# Task brief
Search the data below for the string "gift". Extract every line that contains it.

Stored data:
○ ○ ○ ○ ○ ○ ○

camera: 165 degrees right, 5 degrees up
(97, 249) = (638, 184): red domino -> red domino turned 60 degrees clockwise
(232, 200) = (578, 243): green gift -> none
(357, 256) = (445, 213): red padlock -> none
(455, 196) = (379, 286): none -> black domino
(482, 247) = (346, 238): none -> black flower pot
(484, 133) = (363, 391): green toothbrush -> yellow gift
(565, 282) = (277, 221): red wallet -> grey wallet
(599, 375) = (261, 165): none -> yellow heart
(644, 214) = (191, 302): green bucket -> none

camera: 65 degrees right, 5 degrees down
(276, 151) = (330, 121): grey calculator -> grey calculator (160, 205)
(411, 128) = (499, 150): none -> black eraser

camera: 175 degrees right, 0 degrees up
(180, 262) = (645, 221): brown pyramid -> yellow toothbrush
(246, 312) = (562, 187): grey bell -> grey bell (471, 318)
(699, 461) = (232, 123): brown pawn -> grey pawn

○ ○ ○ ○ ○ ○ ○

# Solution
(232, 200) = (578, 243): green gift -> none
(484, 133) = (363, 391): green toothbrush -> yellow gift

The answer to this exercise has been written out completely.